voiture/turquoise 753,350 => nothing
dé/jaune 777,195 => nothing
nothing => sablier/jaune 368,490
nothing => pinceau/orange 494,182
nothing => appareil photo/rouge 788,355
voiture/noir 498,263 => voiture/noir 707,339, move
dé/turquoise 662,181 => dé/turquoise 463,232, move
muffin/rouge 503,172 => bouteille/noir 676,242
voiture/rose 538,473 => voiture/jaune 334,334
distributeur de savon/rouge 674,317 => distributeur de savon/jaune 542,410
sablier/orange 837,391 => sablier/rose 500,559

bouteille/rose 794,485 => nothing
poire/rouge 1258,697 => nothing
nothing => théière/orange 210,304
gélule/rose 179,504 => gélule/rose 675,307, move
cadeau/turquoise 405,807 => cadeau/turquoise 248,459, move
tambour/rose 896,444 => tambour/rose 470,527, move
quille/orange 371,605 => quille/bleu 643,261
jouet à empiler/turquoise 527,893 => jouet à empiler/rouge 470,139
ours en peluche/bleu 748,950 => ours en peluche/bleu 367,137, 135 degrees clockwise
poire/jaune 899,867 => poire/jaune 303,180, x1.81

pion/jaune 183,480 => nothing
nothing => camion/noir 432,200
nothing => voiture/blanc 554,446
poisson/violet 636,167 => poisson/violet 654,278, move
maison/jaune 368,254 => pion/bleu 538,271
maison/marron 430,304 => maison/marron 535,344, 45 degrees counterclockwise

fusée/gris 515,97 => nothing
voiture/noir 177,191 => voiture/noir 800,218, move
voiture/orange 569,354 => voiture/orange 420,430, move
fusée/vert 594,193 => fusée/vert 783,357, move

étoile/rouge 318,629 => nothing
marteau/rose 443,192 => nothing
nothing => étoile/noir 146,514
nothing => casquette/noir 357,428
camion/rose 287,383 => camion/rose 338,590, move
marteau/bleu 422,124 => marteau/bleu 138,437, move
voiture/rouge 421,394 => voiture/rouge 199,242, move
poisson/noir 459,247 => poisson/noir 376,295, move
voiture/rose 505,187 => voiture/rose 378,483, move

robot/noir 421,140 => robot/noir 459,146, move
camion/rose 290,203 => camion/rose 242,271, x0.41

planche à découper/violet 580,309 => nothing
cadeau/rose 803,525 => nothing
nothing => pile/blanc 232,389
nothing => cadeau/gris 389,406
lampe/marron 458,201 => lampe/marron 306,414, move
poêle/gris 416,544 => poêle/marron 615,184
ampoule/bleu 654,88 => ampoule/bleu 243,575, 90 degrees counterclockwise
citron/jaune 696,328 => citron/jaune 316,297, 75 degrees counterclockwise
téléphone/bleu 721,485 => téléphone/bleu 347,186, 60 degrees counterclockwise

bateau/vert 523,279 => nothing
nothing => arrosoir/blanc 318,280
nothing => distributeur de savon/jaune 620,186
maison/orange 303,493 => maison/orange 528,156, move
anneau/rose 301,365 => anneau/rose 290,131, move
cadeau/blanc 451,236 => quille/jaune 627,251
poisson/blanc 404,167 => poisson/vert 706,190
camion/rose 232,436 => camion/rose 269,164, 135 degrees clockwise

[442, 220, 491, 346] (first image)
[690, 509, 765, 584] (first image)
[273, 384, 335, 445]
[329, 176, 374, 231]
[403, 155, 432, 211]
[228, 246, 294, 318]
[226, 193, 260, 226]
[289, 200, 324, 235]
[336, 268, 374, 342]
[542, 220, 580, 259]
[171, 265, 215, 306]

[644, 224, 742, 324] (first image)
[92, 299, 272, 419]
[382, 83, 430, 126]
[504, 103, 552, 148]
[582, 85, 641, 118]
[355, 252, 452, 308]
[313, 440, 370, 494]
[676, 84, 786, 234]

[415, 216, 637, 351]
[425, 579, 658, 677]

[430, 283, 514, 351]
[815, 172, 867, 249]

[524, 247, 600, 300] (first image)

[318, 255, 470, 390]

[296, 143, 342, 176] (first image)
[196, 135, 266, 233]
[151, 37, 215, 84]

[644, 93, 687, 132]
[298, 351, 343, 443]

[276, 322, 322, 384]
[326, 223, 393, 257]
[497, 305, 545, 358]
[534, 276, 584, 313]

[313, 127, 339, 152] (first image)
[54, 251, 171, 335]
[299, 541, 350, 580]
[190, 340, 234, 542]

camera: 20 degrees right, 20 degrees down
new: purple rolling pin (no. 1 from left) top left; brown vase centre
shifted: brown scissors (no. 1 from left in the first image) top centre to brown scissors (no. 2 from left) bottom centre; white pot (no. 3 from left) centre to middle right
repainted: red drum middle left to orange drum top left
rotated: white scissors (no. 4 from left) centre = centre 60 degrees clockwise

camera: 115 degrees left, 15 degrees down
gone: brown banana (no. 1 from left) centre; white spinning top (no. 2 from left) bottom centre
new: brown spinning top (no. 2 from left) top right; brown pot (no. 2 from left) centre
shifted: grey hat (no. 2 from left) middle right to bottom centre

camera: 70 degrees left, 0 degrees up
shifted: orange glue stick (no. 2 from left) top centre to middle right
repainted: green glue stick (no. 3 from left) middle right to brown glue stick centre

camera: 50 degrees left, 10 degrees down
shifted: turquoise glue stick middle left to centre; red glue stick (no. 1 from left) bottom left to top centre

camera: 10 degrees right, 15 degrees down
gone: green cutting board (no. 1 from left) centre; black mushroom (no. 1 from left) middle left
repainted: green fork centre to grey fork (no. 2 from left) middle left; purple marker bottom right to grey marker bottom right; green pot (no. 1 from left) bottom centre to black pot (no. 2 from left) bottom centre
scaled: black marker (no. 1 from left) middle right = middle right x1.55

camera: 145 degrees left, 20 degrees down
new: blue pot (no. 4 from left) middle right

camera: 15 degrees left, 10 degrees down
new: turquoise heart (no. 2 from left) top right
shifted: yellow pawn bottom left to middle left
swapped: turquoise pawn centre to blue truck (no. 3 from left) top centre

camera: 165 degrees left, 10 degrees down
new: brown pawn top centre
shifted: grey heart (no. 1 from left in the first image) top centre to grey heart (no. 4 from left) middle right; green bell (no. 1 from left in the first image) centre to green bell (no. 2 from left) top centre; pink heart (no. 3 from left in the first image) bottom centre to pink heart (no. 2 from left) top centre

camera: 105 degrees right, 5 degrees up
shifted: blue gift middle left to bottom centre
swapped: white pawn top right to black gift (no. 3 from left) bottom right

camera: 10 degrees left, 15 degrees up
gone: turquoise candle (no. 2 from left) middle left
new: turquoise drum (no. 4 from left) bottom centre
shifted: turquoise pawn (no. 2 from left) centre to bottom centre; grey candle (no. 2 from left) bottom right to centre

TASK GOAL: Please output the exact lines of the records above, beginning with the first and stopping after the line that holds "voiture/rose 538,473 => voiture/jaune 334,334", and nothing else.

FINISHED EXERCISE:
voiture/turquoise 753,350 => nothing
dé/jaune 777,195 => nothing
nothing => sablier/jaune 368,490
nothing => pinceau/orange 494,182
nothing => appareil photo/rouge 788,355
voiture/noir 498,263 => voiture/noir 707,339, move
dé/turquoise 662,181 => dé/turquoise 463,232, move
muffin/rouge 503,172 => bouteille/noir 676,242
voiture/rose 538,473 => voiture/jaune 334,334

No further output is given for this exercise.